For the records below, tally the lines that include the word "black" and report the number alone.

DATA SUPPLIED section start

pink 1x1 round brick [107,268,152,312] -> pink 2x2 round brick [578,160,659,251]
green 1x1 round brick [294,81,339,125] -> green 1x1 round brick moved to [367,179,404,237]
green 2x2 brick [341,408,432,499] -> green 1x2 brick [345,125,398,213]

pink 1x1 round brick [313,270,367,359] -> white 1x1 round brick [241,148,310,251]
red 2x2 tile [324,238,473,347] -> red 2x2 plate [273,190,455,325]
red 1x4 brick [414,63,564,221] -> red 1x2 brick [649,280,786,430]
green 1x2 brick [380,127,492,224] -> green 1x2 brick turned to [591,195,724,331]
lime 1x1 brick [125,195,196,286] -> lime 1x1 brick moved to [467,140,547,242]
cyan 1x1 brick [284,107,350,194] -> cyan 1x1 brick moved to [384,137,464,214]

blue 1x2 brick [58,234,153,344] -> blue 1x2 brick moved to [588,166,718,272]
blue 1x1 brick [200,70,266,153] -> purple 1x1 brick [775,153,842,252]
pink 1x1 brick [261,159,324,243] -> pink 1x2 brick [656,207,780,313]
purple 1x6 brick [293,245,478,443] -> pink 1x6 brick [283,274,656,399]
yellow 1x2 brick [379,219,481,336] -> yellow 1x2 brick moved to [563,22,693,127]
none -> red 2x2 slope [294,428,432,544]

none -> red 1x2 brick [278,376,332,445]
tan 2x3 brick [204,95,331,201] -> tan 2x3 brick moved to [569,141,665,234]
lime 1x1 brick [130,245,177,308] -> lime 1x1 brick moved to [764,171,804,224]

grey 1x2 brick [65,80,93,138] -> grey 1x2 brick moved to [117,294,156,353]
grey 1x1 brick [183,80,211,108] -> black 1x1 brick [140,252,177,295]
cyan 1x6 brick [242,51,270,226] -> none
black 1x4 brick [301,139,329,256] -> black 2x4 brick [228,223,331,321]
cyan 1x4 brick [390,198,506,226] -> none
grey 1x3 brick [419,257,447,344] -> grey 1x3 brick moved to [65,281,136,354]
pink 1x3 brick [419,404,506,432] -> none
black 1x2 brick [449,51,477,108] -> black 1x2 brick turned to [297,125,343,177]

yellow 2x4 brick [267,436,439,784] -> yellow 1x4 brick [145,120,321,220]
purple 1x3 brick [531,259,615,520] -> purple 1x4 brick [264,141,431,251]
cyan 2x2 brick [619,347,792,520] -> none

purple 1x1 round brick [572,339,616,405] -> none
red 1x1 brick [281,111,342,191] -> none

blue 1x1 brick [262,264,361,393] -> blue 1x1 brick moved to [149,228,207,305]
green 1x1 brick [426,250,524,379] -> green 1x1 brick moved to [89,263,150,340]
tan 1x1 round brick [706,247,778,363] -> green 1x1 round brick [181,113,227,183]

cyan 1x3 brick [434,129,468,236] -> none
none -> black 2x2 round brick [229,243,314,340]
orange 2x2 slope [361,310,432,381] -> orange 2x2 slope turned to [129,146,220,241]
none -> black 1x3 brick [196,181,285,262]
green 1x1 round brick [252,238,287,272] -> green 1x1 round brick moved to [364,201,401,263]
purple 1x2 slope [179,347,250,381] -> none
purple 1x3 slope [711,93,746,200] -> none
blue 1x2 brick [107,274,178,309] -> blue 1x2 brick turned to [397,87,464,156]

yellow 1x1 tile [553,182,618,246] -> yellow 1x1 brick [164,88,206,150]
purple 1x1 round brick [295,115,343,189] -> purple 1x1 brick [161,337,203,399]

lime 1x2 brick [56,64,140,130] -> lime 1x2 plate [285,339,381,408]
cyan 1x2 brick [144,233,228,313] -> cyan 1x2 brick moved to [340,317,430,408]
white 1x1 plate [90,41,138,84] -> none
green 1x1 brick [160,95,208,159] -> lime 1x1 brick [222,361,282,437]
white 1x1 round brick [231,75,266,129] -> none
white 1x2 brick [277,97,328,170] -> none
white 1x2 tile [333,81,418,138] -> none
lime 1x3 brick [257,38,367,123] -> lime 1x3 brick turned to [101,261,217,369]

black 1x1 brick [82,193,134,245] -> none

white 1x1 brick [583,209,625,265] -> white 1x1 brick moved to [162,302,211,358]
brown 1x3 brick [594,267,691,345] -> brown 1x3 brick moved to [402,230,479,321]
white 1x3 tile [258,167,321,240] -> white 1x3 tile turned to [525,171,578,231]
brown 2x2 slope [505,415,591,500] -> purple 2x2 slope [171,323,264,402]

DATA SUPPLIED section end

ANSWER FOR THIS EXERCISE » 6